**Scene comparison data**:
________________________

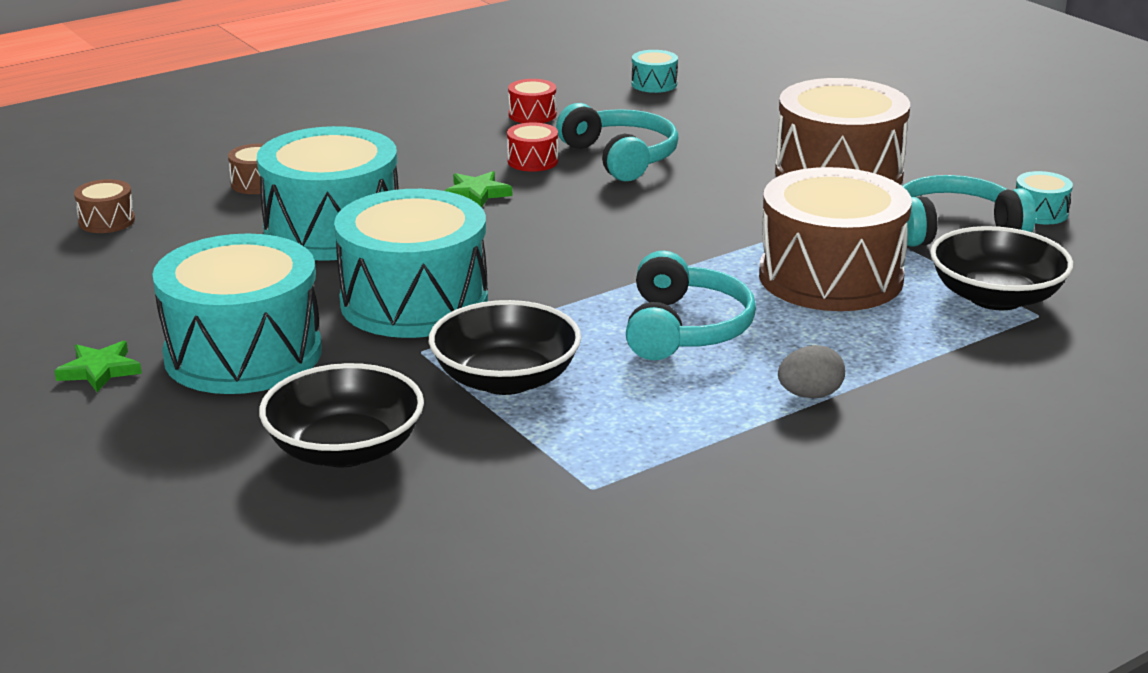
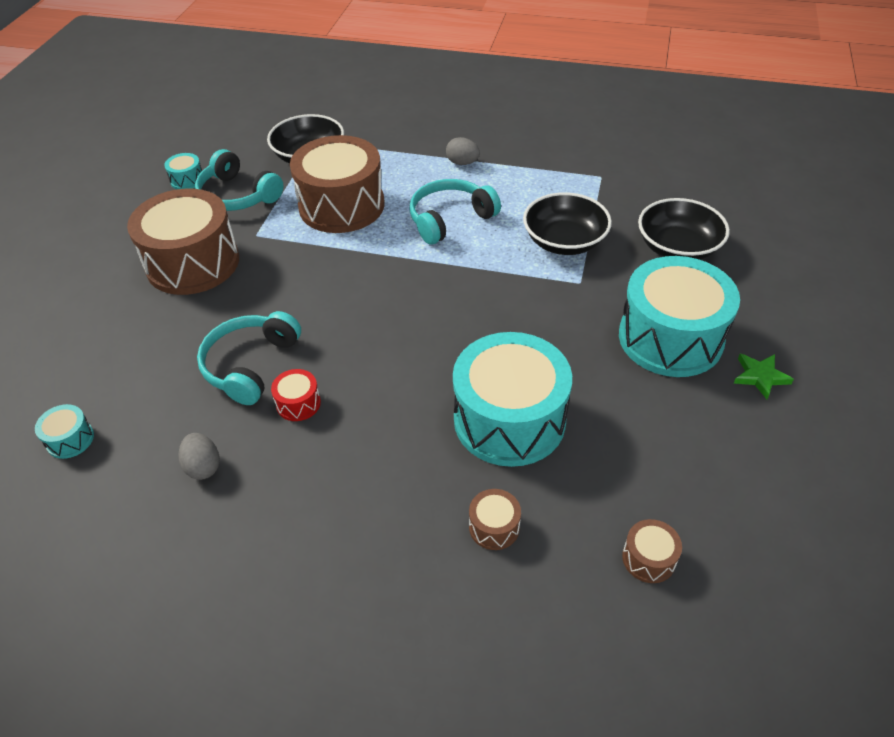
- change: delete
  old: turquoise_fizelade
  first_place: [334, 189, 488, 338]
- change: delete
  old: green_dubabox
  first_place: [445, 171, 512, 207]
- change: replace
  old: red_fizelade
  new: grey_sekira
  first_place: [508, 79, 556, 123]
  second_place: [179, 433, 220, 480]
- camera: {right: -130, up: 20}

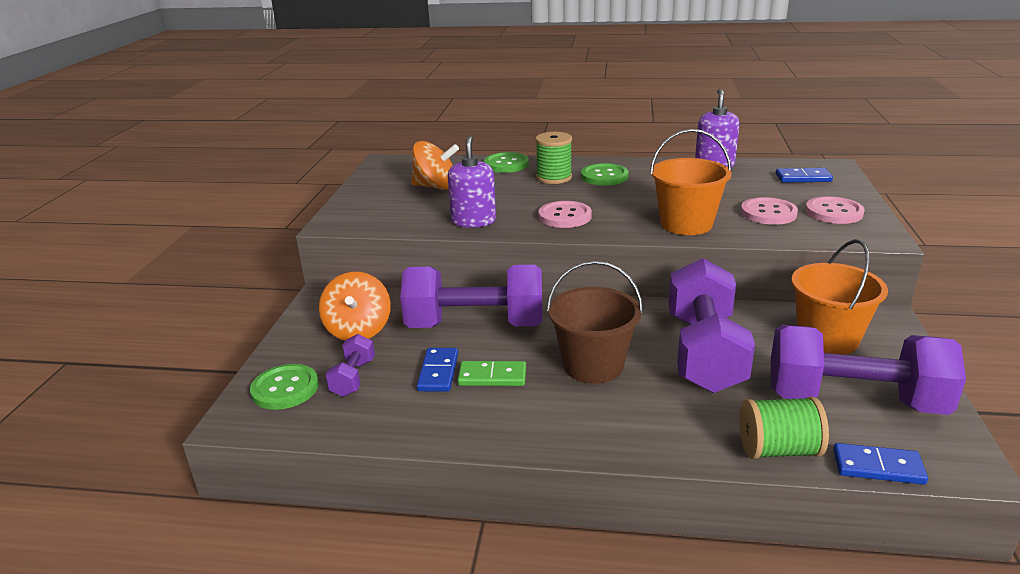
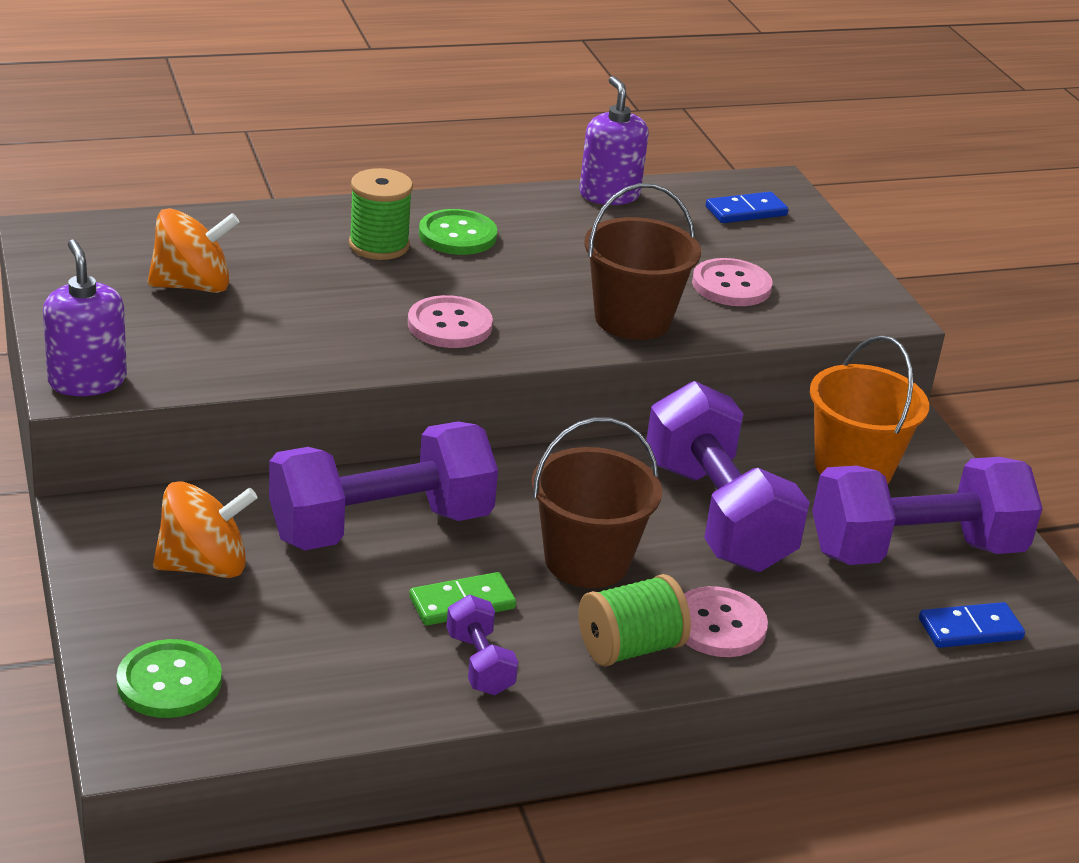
- change: rotate
  old: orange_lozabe
  first_place: [319, 272, 391, 340]
  second_place: [153, 481, 258, 578]
  degrees: -75
- change: move
  old: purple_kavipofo
  first_place: [325, 334, 375, 397]
  second_place: [446, 595, 518, 695]
- change: delete
  old: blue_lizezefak
  first_place: [417, 348, 458, 392]
- change: move
  old:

________________________

**TASK TO COMPLETE**: Once the line containing "old: red_fizelade" has been found, write out exactly that line and each one after it through the end of the data, leaving out every picture.

**FINISHED EXERCISE**:
  old: red_fizelade
  new: grey_sekira
  first_place: [508, 79, 556, 123]
  second_place: [179, 433, 220, 480]
- camera: {right: -130, up: 20}

- change: rotate
  old: orange_lozabe
  first_place: [319, 272, 391, 340]
  second_place: [153, 481, 258, 578]
  degrees: -75
- change: move
  old: purple_kavipofo
  first_place: [325, 334, 375, 397]
  second_place: [446, 595, 518, 695]
- change: delete
  old: blue_lizezefak
  first_place: [417, 348, 458, 392]
- change: move
  old:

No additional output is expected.